Edit the items below so that every "none" becomes "no time", keeping all other text the same.

## Begin

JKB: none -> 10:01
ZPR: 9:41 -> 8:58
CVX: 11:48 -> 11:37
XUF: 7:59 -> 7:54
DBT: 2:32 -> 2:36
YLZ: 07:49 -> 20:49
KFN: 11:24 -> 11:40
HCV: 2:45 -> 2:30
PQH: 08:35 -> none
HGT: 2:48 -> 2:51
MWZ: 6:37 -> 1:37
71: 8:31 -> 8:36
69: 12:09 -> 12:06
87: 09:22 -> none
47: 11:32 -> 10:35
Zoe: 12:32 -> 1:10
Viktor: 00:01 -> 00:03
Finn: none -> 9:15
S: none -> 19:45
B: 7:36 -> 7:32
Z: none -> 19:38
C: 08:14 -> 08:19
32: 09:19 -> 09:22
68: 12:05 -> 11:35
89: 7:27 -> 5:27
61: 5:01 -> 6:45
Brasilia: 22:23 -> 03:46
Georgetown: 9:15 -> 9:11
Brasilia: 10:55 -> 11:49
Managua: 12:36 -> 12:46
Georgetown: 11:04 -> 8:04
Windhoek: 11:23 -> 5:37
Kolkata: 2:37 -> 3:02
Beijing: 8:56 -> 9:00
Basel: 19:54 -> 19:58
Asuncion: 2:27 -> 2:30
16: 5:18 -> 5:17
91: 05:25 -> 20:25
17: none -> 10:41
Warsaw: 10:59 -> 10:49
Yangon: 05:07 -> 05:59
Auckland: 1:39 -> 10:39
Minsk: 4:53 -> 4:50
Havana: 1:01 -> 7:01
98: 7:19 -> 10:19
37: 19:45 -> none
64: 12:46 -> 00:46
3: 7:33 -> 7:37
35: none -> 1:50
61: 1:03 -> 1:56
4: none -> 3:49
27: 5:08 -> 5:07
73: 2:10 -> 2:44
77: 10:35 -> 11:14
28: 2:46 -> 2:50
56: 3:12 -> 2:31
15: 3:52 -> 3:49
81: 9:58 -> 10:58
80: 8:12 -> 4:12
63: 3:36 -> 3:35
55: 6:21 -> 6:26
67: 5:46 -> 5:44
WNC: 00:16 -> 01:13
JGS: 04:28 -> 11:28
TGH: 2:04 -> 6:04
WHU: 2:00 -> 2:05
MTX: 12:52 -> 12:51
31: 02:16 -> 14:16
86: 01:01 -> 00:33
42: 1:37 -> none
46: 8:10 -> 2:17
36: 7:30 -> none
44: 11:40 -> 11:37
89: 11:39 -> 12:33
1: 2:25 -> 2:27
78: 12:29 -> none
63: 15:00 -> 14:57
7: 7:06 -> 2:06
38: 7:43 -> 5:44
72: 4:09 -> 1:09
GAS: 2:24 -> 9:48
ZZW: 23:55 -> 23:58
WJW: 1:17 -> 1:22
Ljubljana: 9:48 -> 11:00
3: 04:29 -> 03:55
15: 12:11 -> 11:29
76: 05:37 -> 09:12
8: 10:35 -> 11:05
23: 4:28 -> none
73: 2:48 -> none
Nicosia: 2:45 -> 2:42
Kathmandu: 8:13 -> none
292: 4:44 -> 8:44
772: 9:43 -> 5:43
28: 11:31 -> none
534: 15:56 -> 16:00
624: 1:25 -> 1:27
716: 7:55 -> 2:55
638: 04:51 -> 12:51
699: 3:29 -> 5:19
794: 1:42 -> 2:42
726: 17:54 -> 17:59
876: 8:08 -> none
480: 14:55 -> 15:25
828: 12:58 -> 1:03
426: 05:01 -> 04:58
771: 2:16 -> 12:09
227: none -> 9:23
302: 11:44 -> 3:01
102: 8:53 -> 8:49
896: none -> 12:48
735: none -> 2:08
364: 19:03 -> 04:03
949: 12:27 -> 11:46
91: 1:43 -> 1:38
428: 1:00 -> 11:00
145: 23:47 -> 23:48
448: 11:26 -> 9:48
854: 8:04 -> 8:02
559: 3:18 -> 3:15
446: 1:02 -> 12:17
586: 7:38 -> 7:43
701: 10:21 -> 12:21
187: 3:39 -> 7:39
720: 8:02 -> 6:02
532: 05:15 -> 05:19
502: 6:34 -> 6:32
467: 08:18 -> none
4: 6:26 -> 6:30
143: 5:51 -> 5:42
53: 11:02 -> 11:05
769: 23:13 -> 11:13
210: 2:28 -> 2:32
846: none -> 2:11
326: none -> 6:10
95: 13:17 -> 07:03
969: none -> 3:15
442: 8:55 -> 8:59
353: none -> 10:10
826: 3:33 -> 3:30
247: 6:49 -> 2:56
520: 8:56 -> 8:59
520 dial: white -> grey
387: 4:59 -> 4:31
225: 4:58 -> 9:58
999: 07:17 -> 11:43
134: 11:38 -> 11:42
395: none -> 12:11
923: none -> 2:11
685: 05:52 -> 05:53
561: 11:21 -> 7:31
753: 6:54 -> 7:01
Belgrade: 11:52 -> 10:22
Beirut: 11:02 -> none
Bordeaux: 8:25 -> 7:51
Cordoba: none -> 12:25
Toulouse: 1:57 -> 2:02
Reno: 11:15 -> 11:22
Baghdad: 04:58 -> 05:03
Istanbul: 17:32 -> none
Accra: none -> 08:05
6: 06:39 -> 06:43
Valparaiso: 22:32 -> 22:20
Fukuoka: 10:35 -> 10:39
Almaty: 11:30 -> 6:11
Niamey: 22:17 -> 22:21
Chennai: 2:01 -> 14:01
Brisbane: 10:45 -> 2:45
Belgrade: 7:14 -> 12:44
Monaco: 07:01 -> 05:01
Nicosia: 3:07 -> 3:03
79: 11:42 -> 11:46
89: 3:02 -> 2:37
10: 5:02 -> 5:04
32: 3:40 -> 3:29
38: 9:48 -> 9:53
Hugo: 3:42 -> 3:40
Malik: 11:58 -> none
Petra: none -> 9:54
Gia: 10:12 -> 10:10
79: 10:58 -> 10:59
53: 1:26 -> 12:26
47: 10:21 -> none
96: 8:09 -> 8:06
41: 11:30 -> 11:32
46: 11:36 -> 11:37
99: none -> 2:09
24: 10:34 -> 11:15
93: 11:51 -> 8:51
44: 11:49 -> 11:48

## End

• WORKED ANSWER
JKB: no time -> 10:01
ZPR: 9:41 -> 8:58
CVX: 11:48 -> 11:37
XUF: 7:59 -> 7:54
DBT: 2:32 -> 2:36
YLZ: 07:49 -> 20:49
KFN: 11:24 -> 11:40
HCV: 2:45 -> 2:30
PQH: 08:35 -> no time
HGT: 2:48 -> 2:51
MWZ: 6:37 -> 1:37
71: 8:31 -> 8:36
69: 12:09 -> 12:06
87: 09:22 -> no time
47: 11:32 -> 10:35
Zoe: 12:32 -> 1:10
Viktor: 00:01 -> 00:03
Finn: no time -> 9:15
S: no time -> 19:45
B: 7:36 -> 7:32
Z: no time -> 19:38
C: 08:14 -> 08:19
32: 09:19 -> 09:22
68: 12:05 -> 11:35
89: 7:27 -> 5:27
61: 5:01 -> 6:45
Brasilia: 22:23 -> 03:46
Georgetown: 9:15 -> 9:11
Brasilia: 10:55 -> 11:49
Managua: 12:36 -> 12:46
Georgetown: 11:04 -> 8:04
Windhoek: 11:23 -> 5:37
Kolkata: 2:37 -> 3:02
Beijing: 8:56 -> 9:00
Basel: 19:54 -> 19:58
Asuncion: 2:27 -> 2:30
16: 5:18 -> 5:17
91: 05:25 -> 20:25
17: no time -> 10:41
Warsaw: 10:59 -> 10:49
Yangon: 05:07 -> 05:59
Auckland: 1:39 -> 10:39
Minsk: 4:53 -> 4:50
Havana: 1:01 -> 7:01
98: 7:19 -> 10:19
37: 19:45 -> no time
64: 12:46 -> 00:46
3: 7:33 -> 7:37
35: no time -> 1:50
61: 1:03 -> 1:56
4: no time -> 3:49
27: 5:08 -> 5:07
73: 2:10 -> 2:44
77: 10:35 -> 11:14
28: 2:46 -> 2:50
56: 3:12 -> 2:31
15: 3:52 -> 3:49
81: 9:58 -> 10:58
80: 8:12 -> 4:12
63: 3:36 -> 3:35
55: 6:21 -> 6:26
67: 5:46 -> 5:44
WNC: 00:16 -> 01:13
JGS: 04:28 -> 11:28
TGH: 2:04 -> 6:04
WHU: 2:00 -> 2:05
MTX: 12:52 -> 12:51
31: 02:16 -> 14:16
86: 01:01 -> 00:33
42: 1:37 -> no time
46: 8:10 -> 2:17
36: 7:30 -> no time
44: 11:40 -> 11:37
89: 11:39 -> 12:33
1: 2:25 -> 2:27
78: 12:29 -> no time
63: 15:00 -> 14:57
7: 7:06 -> 2:06
38: 7:43 -> 5:44
72: 4:09 -> 1:09
GAS: 2:24 -> 9:48
ZZW: 23:55 -> 23:58
WJW: 1:17 -> 1:22
Ljubljana: 9:48 -> 11:00
3: 04:29 -> 03:55
15: 12:11 -> 11:29
76: 05:37 -> 09:12
8: 10:35 -> 11:05
23: 4:28 -> no time
73: 2:48 -> no time
Nicosia: 2:45 -> 2:42
Kathmandu: 8:13 -> no time
292: 4:44 -> 8:44
772: 9:43 -> 5:43
28: 11:31 -> no time
534: 15:56 -> 16:00
624: 1:25 -> 1:27
716: 7:55 -> 2:55
638: 04:51 -> 12:51
699: 3:29 -> 5:19
794: 1:42 -> 2:42
726: 17:54 -> 17:59
876: 8:08 -> no time
480: 14:55 -> 15:25
828: 12:58 -> 1:03
426: 05:01 -> 04:58
771: 2:16 -> 12:09
227: no time -> 9:23
302: 11:44 -> 3:01
102: 8:53 -> 8:49
896: no time -> 12:48
735: no time -> 2:08
364: 19:03 -> 04:03
949: 12:27 -> 11:46
91: 1:43 -> 1:38
428: 1:00 -> 11:00
145: 23:47 -> 23:48
448: 11:26 -> 9:48
854: 8:04 -> 8:02
559: 3:18 -> 3:15
446: 1:02 -> 12:17
586: 7:38 -> 7:43
701: 10:21 -> 12:21
187: 3:39 -> 7:39
720: 8:02 -> 6:02
532: 05:15 -> 05:19
502: 6:34 -> 6:32
467: 08:18 -> no time
4: 6:26 -> 6:30
143: 5:51 -> 5:42
53: 11:02 -> 11:05
769: 23:13 -> 11:13
210: 2:28 -> 2:32
846: no time -> 2:11
326: no time -> 6:10
95: 13:17 -> 07:03
969: no time -> 3:15
442: 8:55 -> 8:59
353: no time -> 10:10
826: 3:33 -> 3:30
247: 6:49 -> 2:56
520: 8:56 -> 8:59
520 dial: white -> grey
387: 4:59 -> 4:31
225: 4:58 -> 9:58
999: 07:17 -> 11:43
134: 11:38 -> 11:42
395: no time -> 12:11
923: no time -> 2:11
685: 05:52 -> 05:53
561: 11:21 -> 7:31
753: 6:54 -> 7:01
Belgrade: 11:52 -> 10:22
Beirut: 11:02 -> no time
Bordeaux: 8:25 -> 7:51
Cordoba: no time -> 12:25
Toulouse: 1:57 -> 2:02
Reno: 11:15 -> 11:22
Baghdad: 04:58 -> 05:03
Istanbul: 17:32 -> no time
Accra: no time -> 08:05
6: 06:39 -> 06:43
Valparaiso: 22:32 -> 22:20
Fukuoka: 10:35 -> 10:39
Almaty: 11:30 -> 6:11
Niamey: 22:17 -> 22:21
Chennai: 2:01 -> 14:01
Brisbane: 10:45 -> 2:45
Belgrade: 7:14 -> 12:44
Monaco: 07:01 -> 05:01
Nicosia: 3:07 -> 3:03
79: 11:42 -> 11:46
89: 3:02 -> 2:37
10: 5:02 -> 5:04
32: 3:40 -> 3:29
38: 9:48 -> 9:53
Hugo: 3:42 -> 3:40
Malik: 11:58 -> no time
Petra: no time -> 9:54
Gia: 10:12 -> 10:10
79: 10:58 -> 10:59
53: 1:26 -> 12:26
47: 10:21 -> no time
96: 8:09 -> 8:06
41: 11:30 -> 11:32
46: 11:36 -> 11:37
99: no time -> 2:09
24: 10:34 -> 11:15
93: 11:51 -> 8:51
44: 11:49 -> 11:48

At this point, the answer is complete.